## Instructions to follow
Across the material below, how many lines hold the word "LOAD"? Only the number should be given.

○ ○ ○ ○ ○ ○ ○

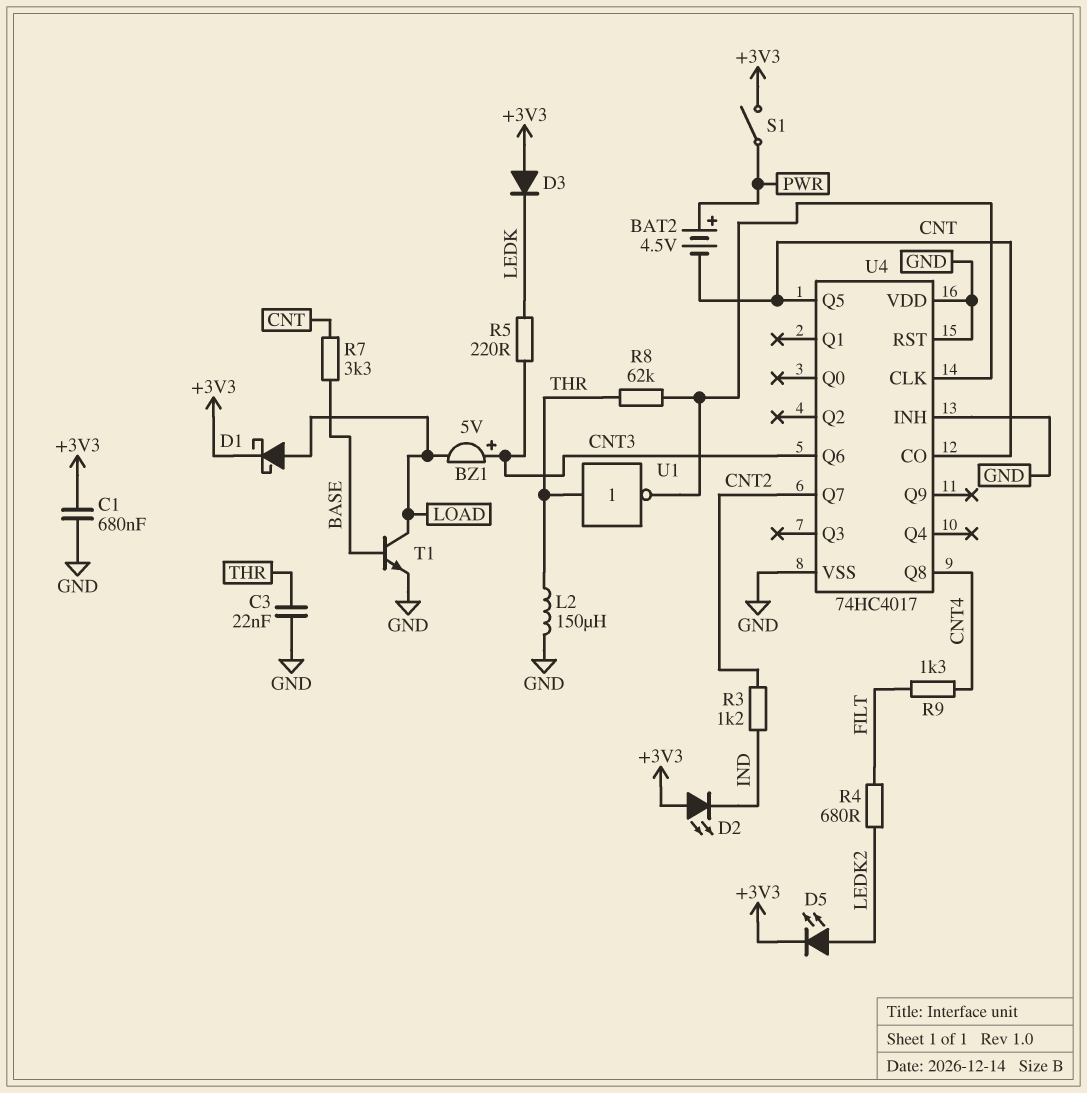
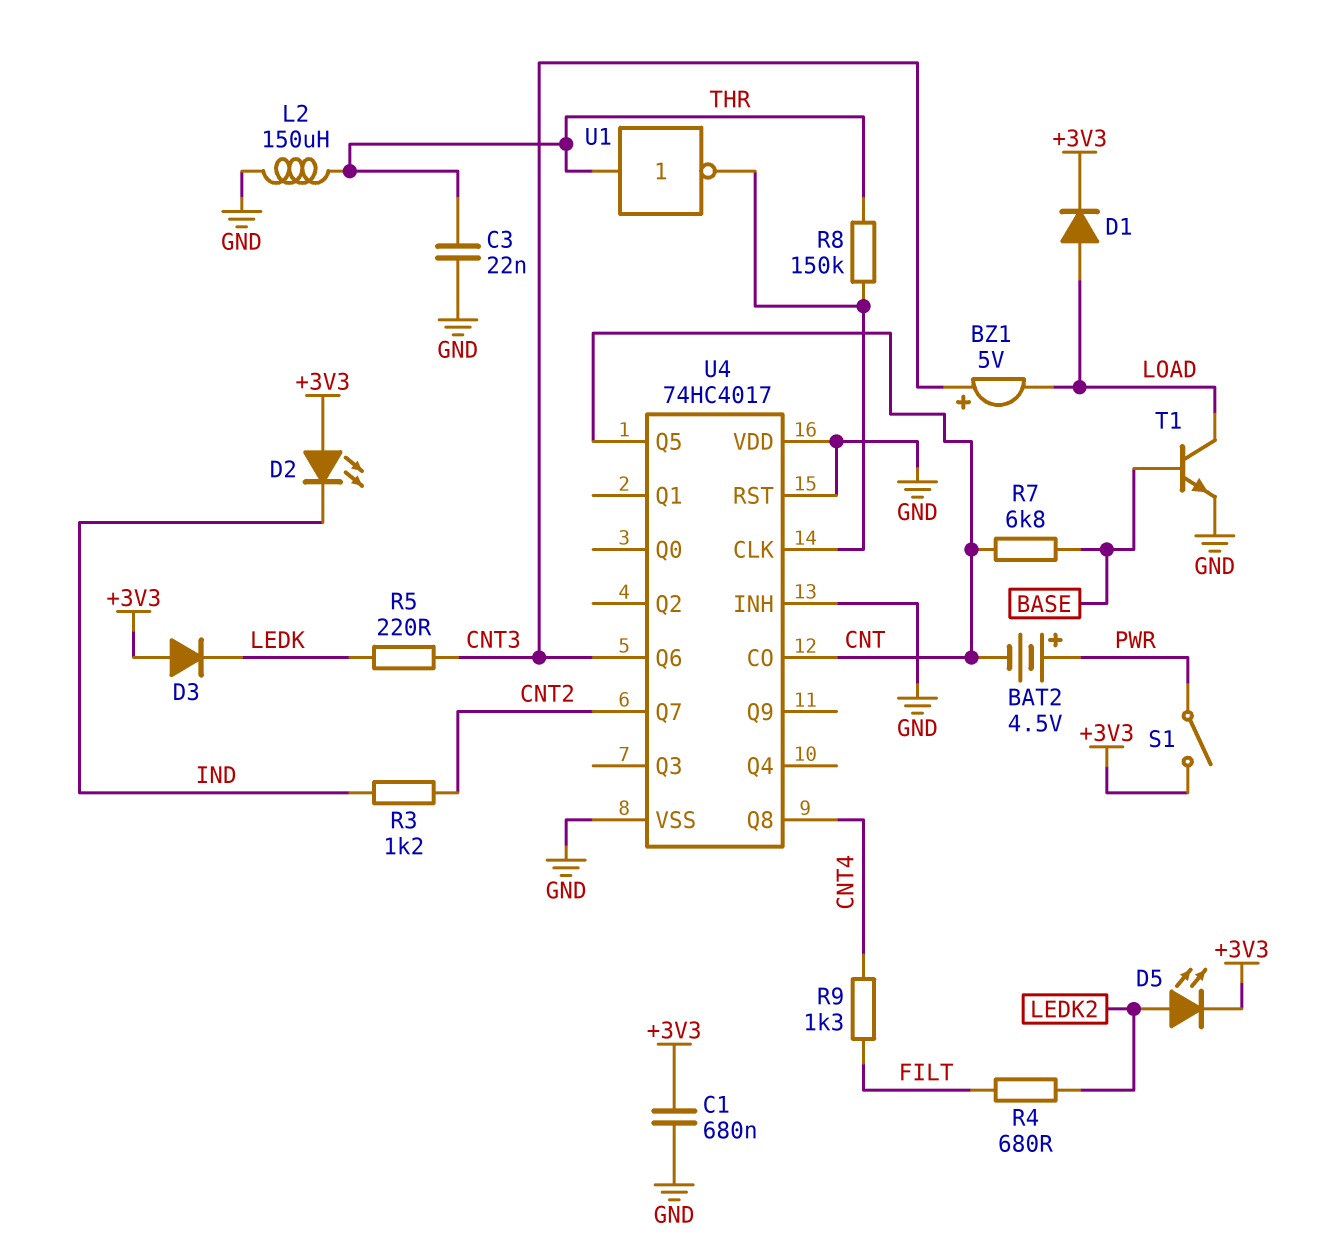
D1: schottky (A LOAD, K +3V3) -> diode (A LOAD, K +3V3)
R7: 3.3k (BASE, CNT) -> 6.8k (BASE, CNT)
R8: 62k (THR, U4/CLK) -> 150k (THR, U4/CLK)

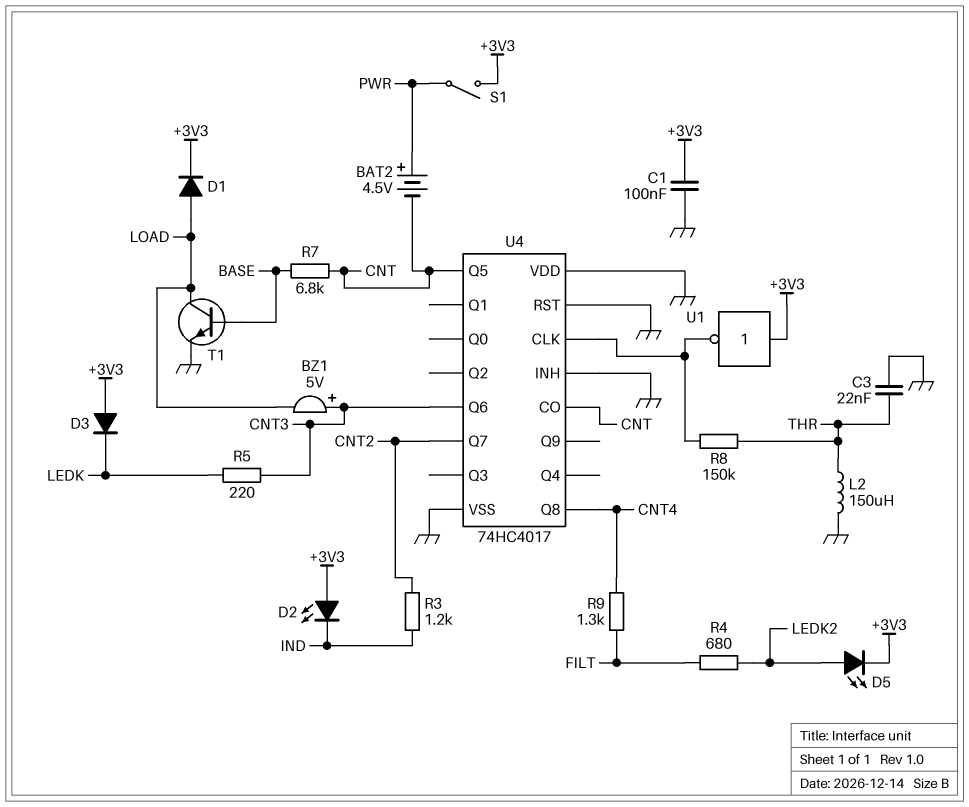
C1: 680nF (+3V3, GND) -> 100nF (+3V3, GND)
U1: NOT (in THR, out U4/CLK) -> NOT (in +3V3, out U4/CLK)

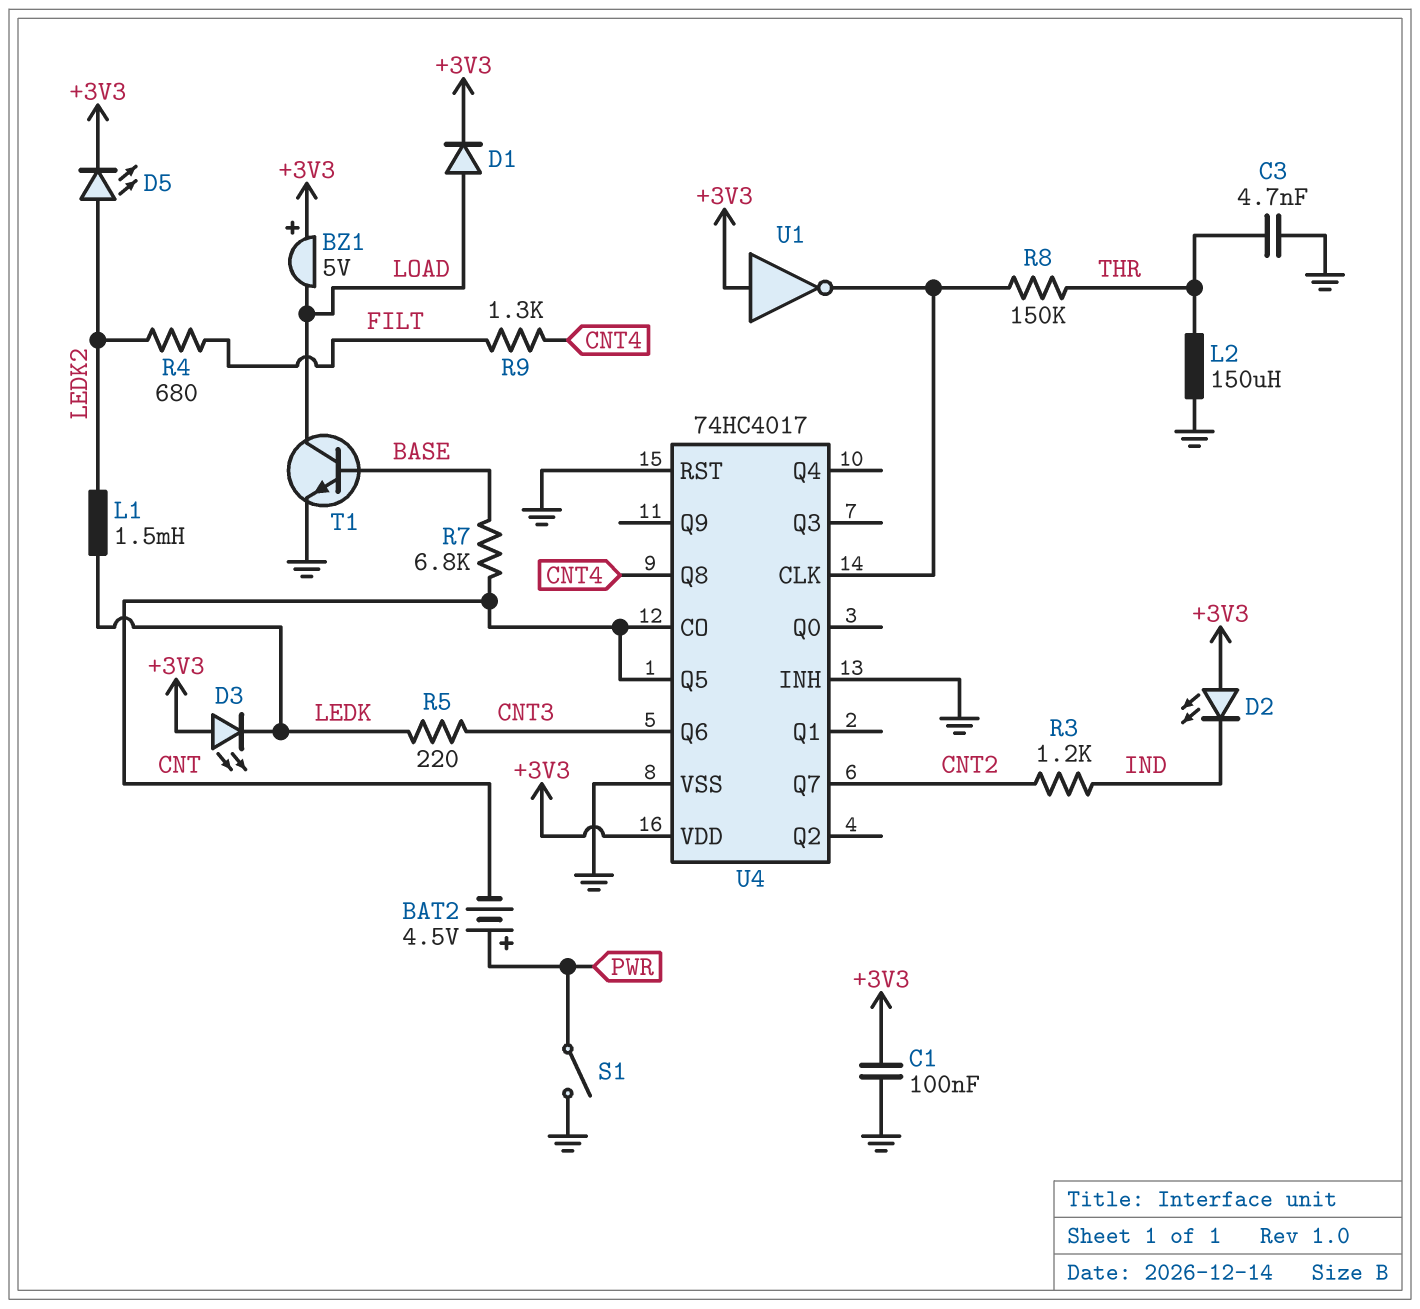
BZ1: buzzer 5V (plus CNT3, minus LOAD) -> buzzer 5V (plus +3V3, minus LOAD)
C3: 22nF (GND, THR) -> 4.7nF (GND, THR)
D3: diode (A +3V3, K LEDK) -> LED (A +3V3, K LEDK)
L1: none -> 1.5mH (LEDK, LEDK2)
S1: switch (+3V3, PWR) -> switch (GND, PWR)
U4 pin VDD: GND -> +3V3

○ ○ ○ ○ ○ ○ ○

## Your response
2